*** RECORDS TO USE Section Begins ***

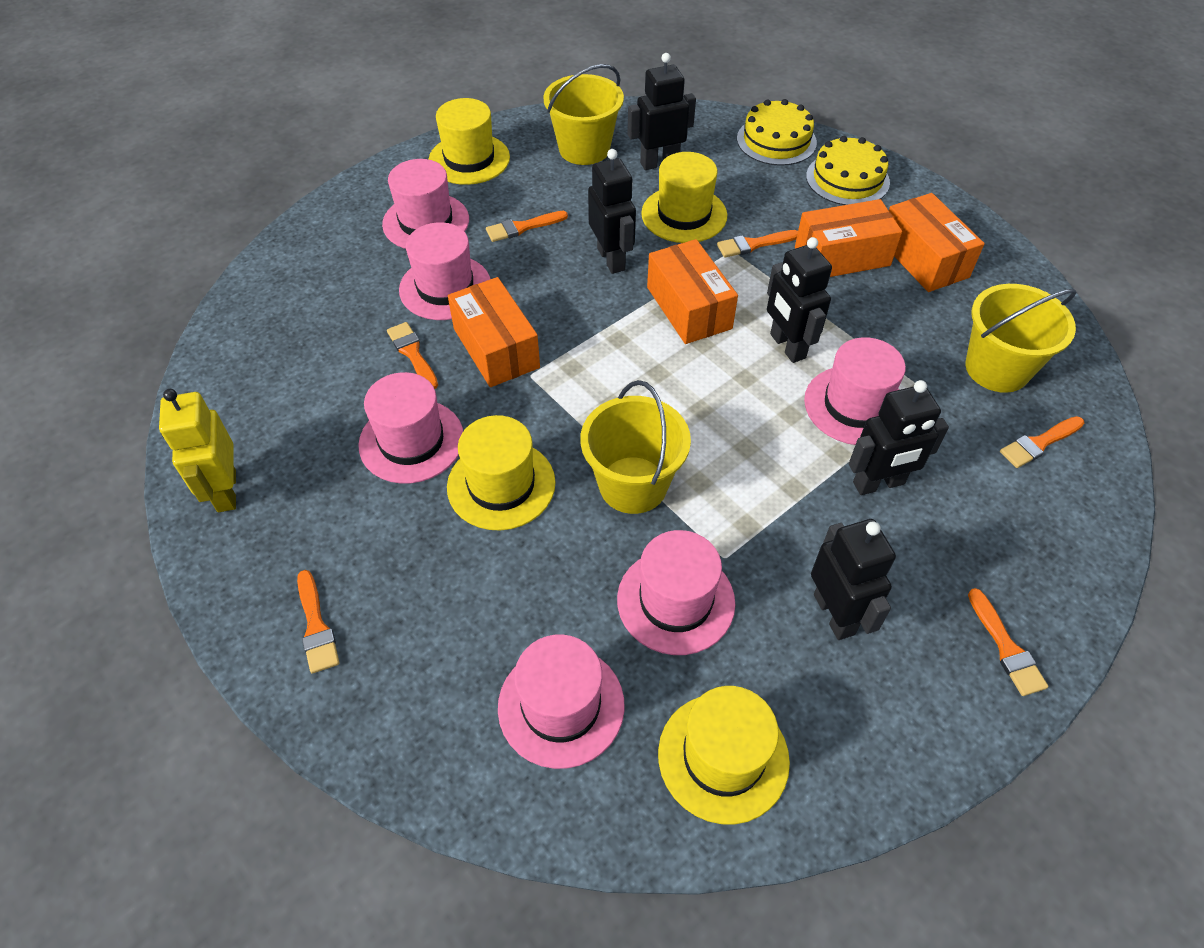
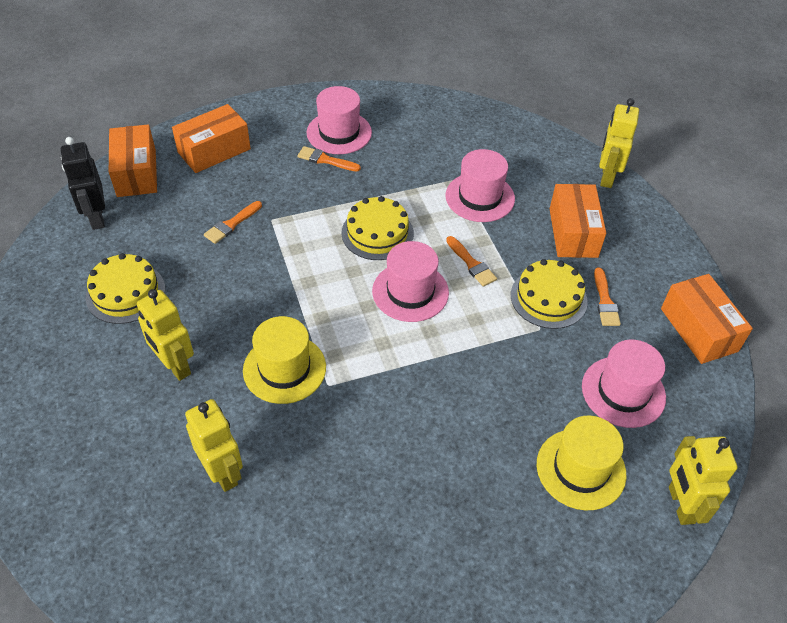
black robot: 5 -> 1
orange brush: 6 -> 4
pink hat: 6 -> 4
yellow bucket: 3 -> 0
yellow cake: 2 -> 3
yellow hat: 4 -> 2
yellow robot: 1 -> 4

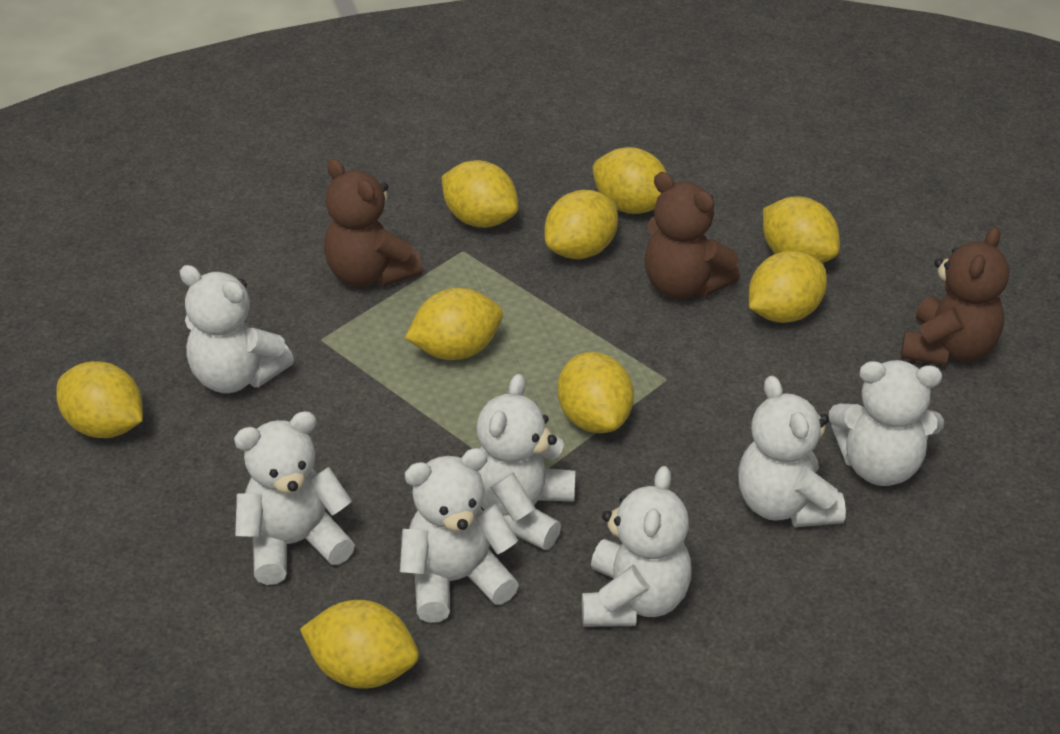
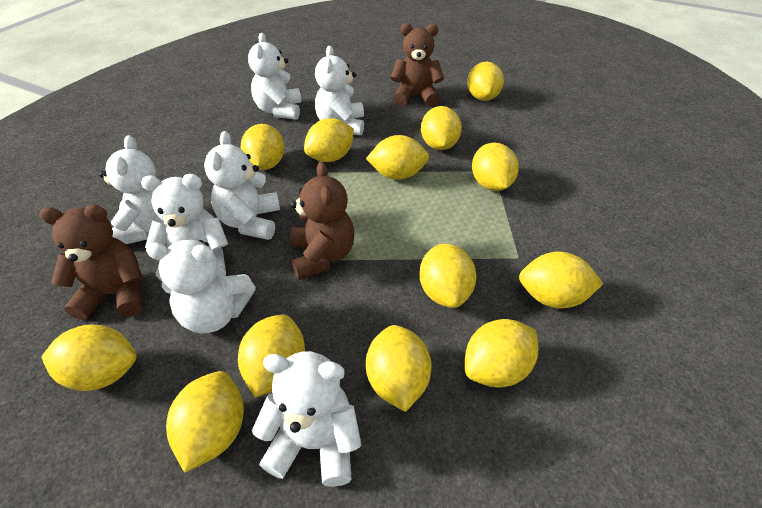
yellow lemon: 9 -> 13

*** RECORDS TO USE Section Ends ***

● TASK REQUIREMENTS:
From the data above, copy each line that holds "yellow".

● TASK OUTPUT:
yellow bucket: 3 -> 0
yellow cake: 2 -> 3
yellow hat: 4 -> 2
yellow robot: 1 -> 4
yellow lemon: 9 -> 13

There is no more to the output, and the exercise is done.